▶ _ABOUT THIS TASK_:
Please copy every line of the records below that holds the word "pogore".

[Data extracted from a collection]

------------------------------

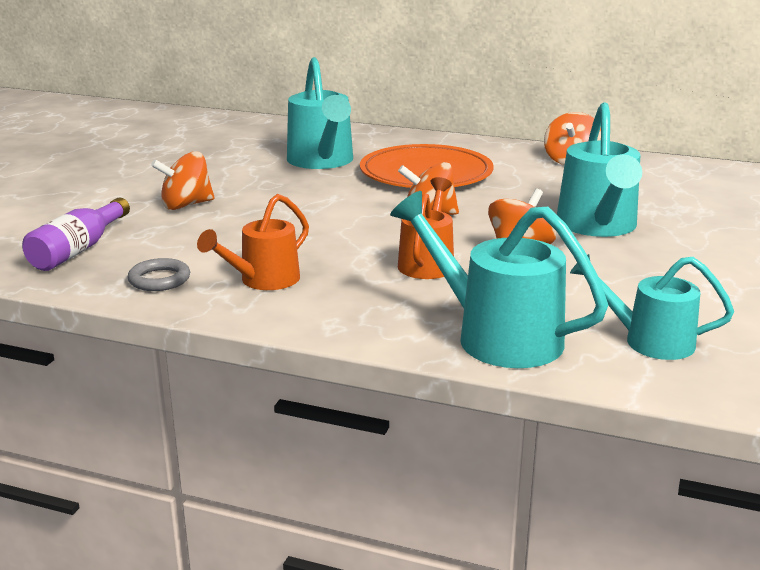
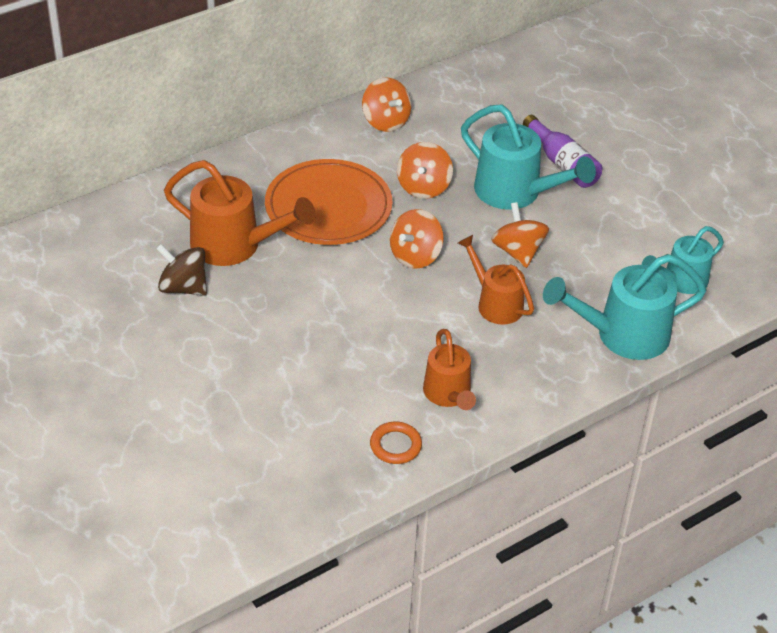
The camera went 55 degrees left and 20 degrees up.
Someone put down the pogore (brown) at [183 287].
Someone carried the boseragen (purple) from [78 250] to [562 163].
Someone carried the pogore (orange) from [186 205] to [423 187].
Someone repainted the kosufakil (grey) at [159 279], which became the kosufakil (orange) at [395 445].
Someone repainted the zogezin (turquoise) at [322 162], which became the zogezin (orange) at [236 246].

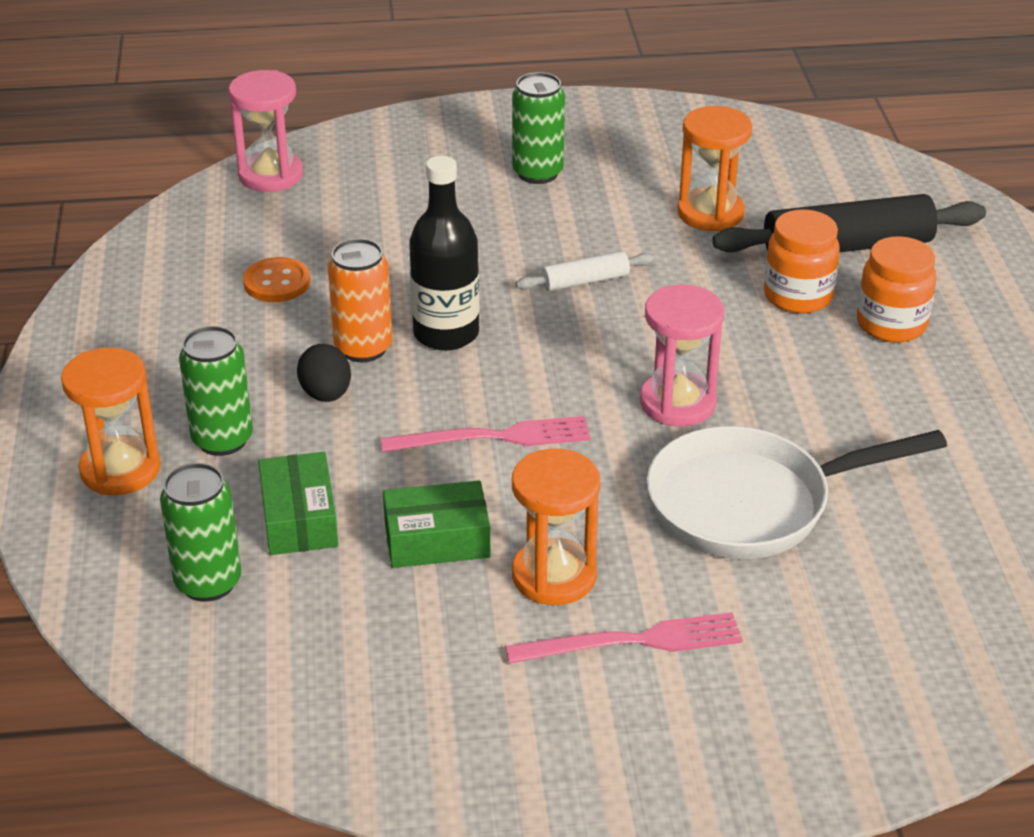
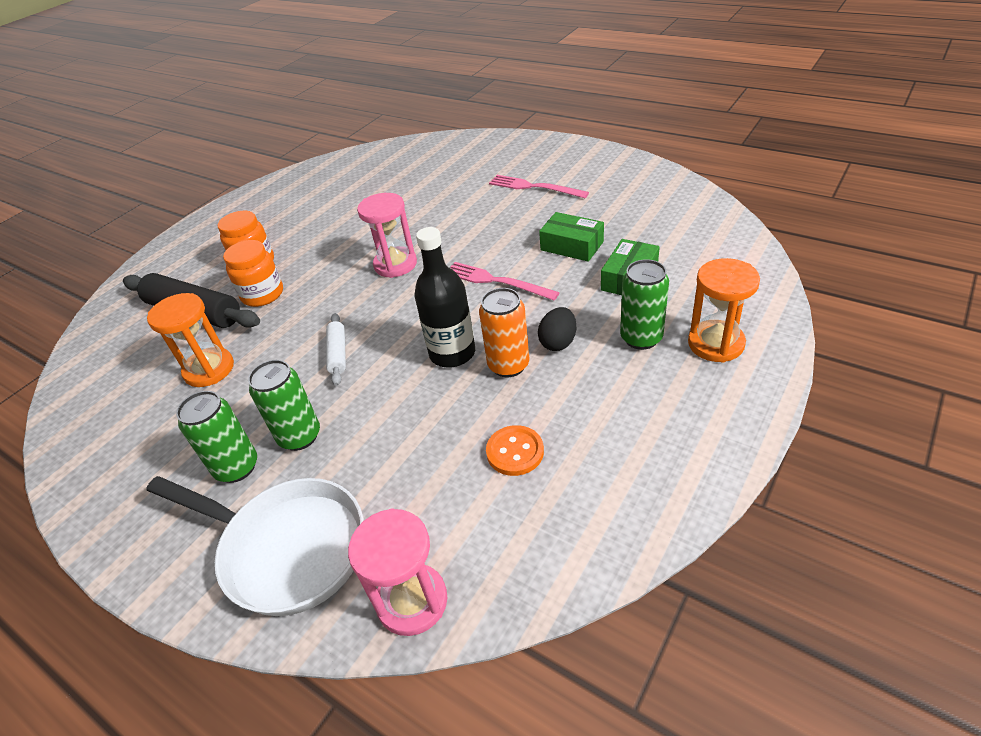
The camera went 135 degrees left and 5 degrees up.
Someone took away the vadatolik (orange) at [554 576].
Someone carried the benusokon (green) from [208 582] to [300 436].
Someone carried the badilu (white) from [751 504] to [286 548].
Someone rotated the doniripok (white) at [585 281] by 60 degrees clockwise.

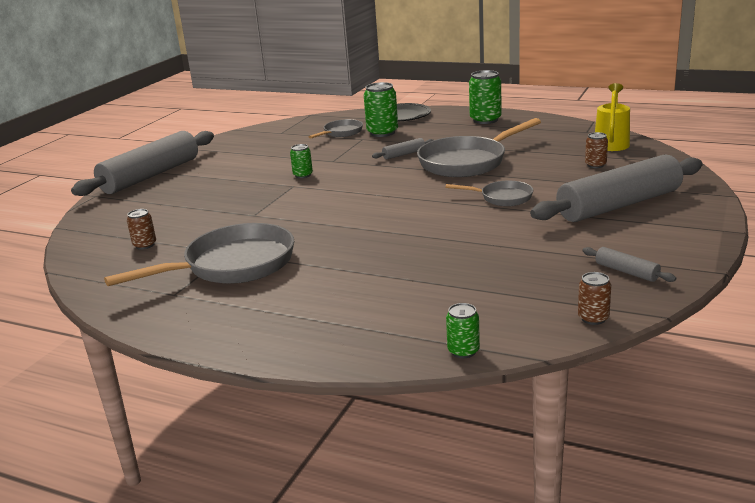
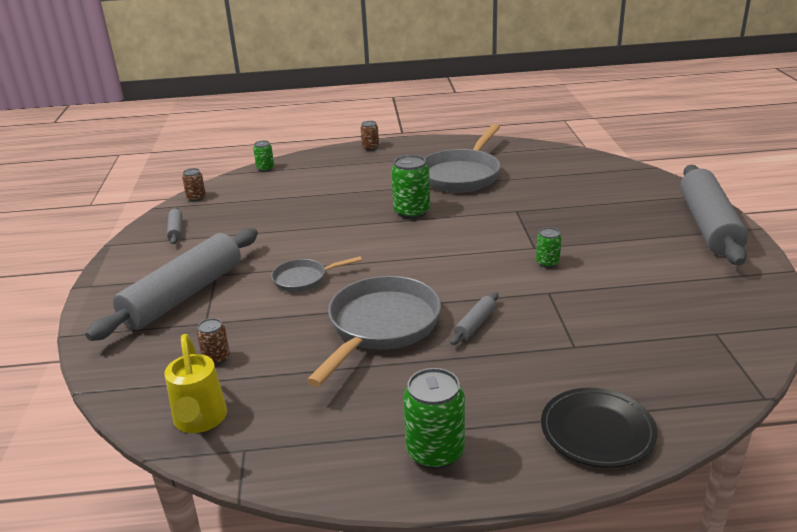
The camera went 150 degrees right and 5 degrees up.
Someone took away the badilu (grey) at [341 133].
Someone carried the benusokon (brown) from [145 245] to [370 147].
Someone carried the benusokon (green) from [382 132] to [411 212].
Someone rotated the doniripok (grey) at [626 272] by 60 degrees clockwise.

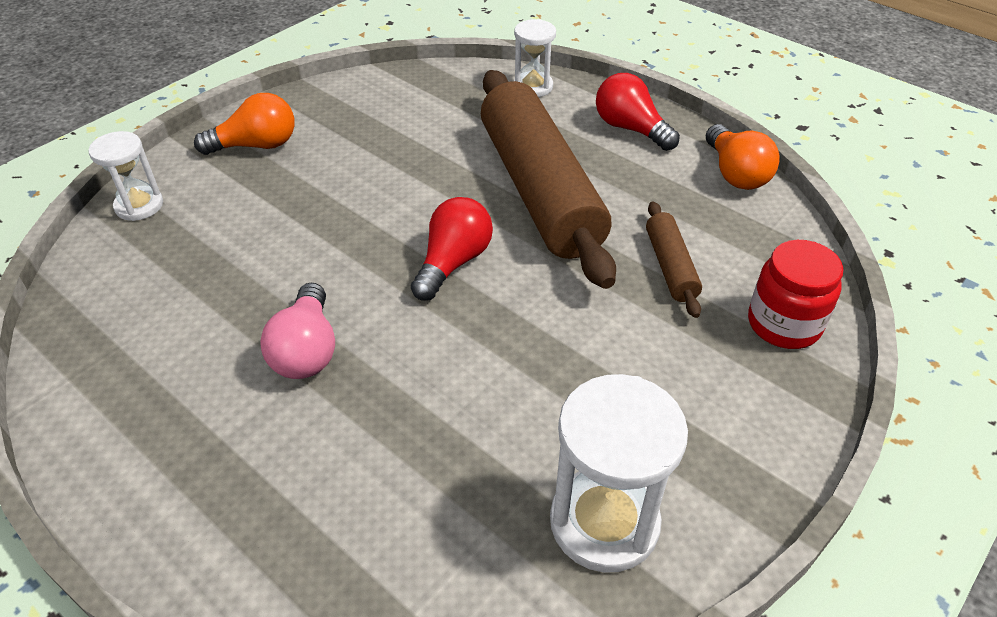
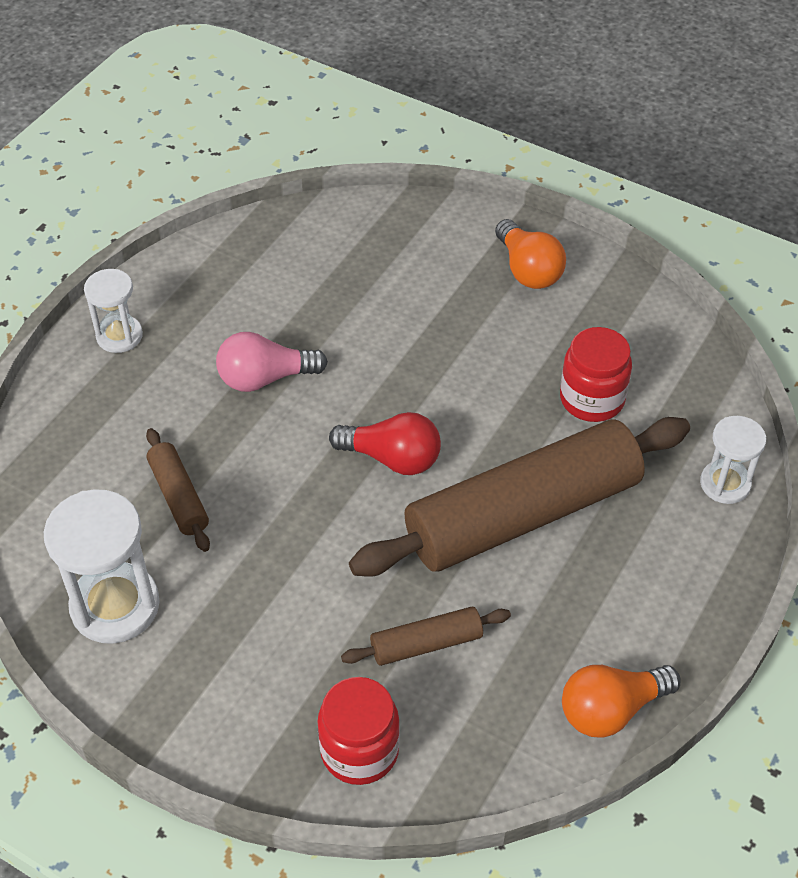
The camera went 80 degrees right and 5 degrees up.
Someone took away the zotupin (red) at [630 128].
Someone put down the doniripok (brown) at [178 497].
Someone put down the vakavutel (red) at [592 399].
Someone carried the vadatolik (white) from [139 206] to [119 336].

------------------------------

▶ _EXERCISE SOLUTION_:
Someone put down the pogore (brown) at [183 287].
Someone carried the pogore (orange) from [186 205] to [423 187].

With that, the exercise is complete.